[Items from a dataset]

>>>>

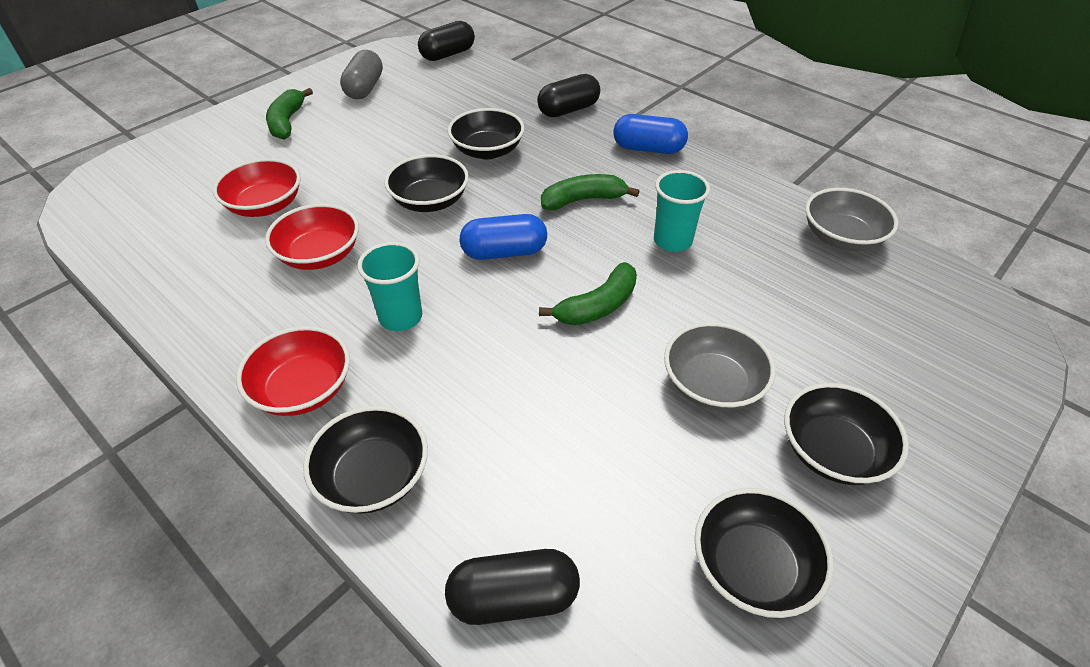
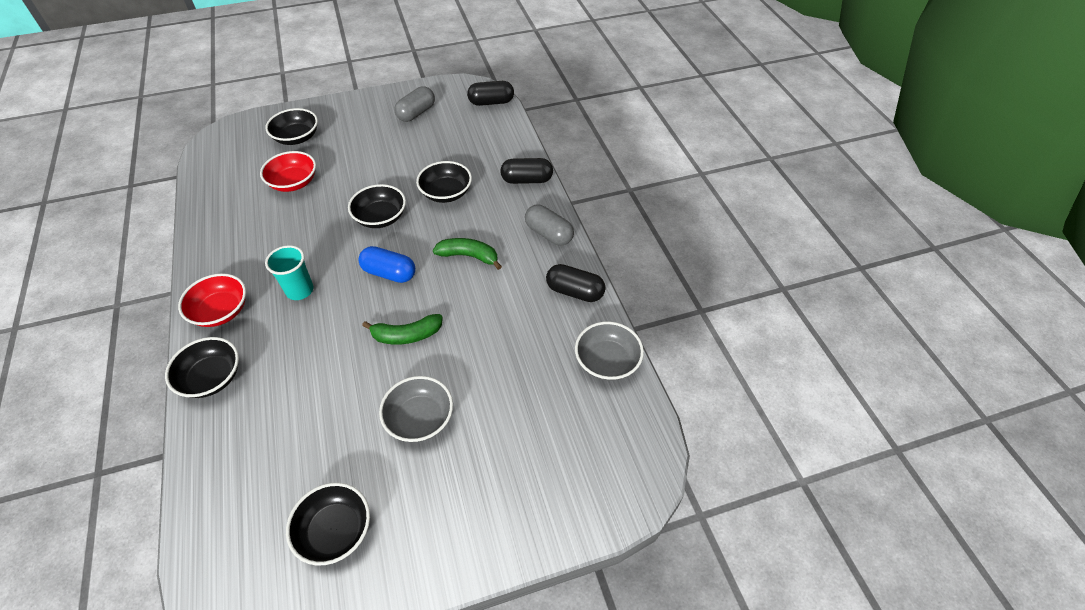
camera: 30 degrees right, 5 degrees up
(287, 122) = (352, 124): green banana -> none
(319, 255) = (293, 229): red bowl -> none
(513, 598) = (217, 476): black capsule -> black capsule (574, 292)
(648, 149) = (549, 234): blue capsule -> grey capsule
(672, 241) = (494, 311): turquoise cup -> none
(832, 451) = (443, 496): black bowl -> black bowl (297, 138)

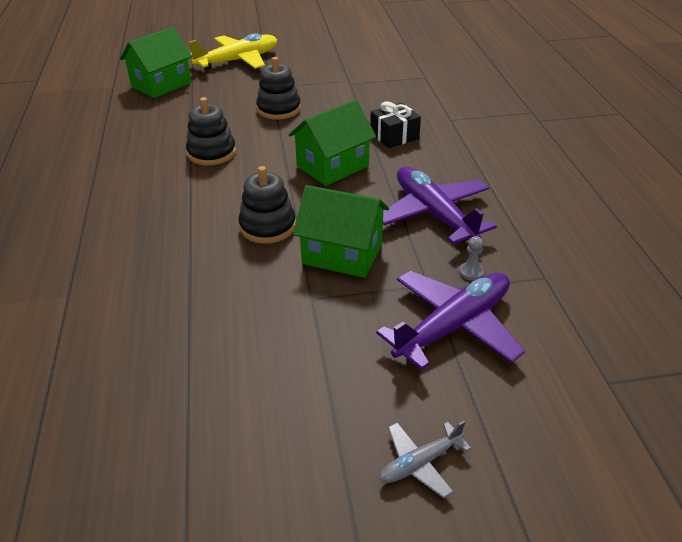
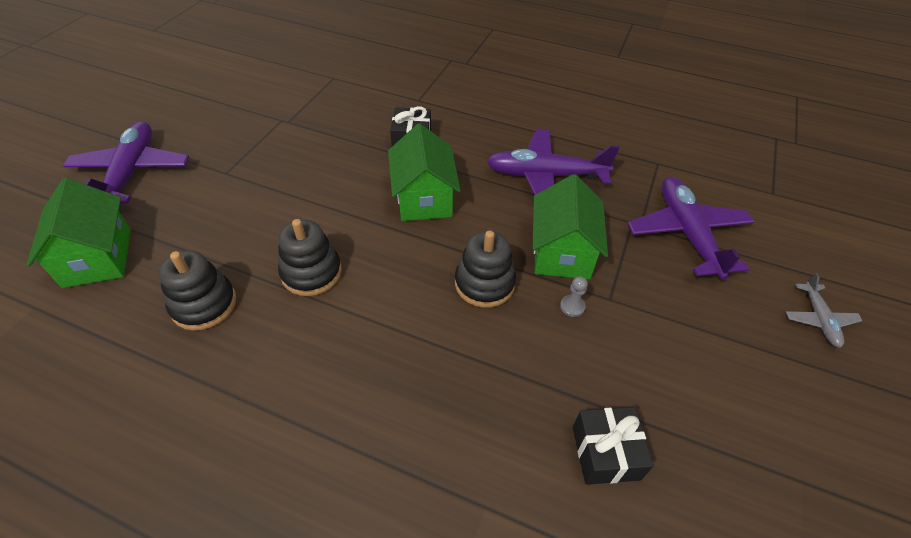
camera: 60 degrees left, 10 degrees up
(144, 342) = (605, 453): none -> black gift
(238, 61) = (131, 172): yellow plane -> purple plane
(279, 109) = (280, 187): black stacking toy -> black stacking toy (204, 304)
(342, 254) = (561, 252): green house -> green house turned 45 degrees counterclockwise
(471, 272) = (631, 194): grey pawn -> grey pawn (572, 306)

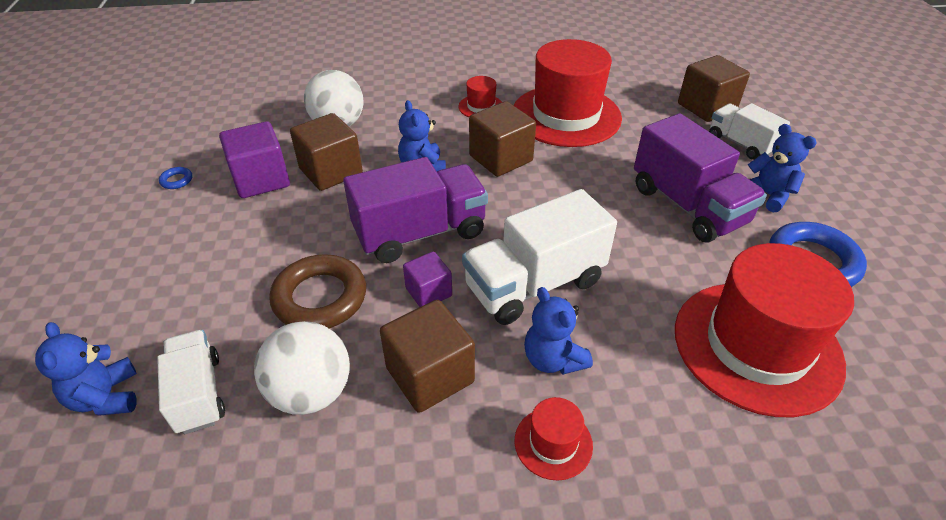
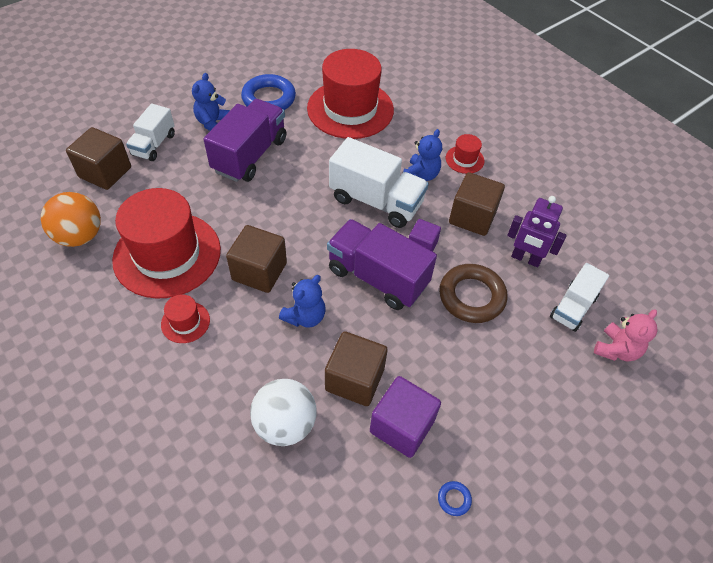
camera: 125 degrees left, 10 degrees up
(106, 397) = (616, 349): blue teddy bear -> pink teddy bear
(311, 392) = (525, 259): white ball -> purple robot
(622, 81) = (80, 236): none -> orange ball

<<<<

Output, exactly and with no pictures, every line from the one that contains "(342, 254) = (561, 252): green" through the final line of the entries.

**SOLUTION TO THIS TASK:**
(342, 254) = (561, 252): green house -> green house turned 45 degrees counterclockwise
(471, 272) = (631, 194): grey pawn -> grey pawn (572, 306)

camera: 125 degrees left, 10 degrees up
(106, 397) = (616, 349): blue teddy bear -> pink teddy bear
(311, 392) = (525, 259): white ball -> purple robot
(622, 81) = (80, 236): none -> orange ball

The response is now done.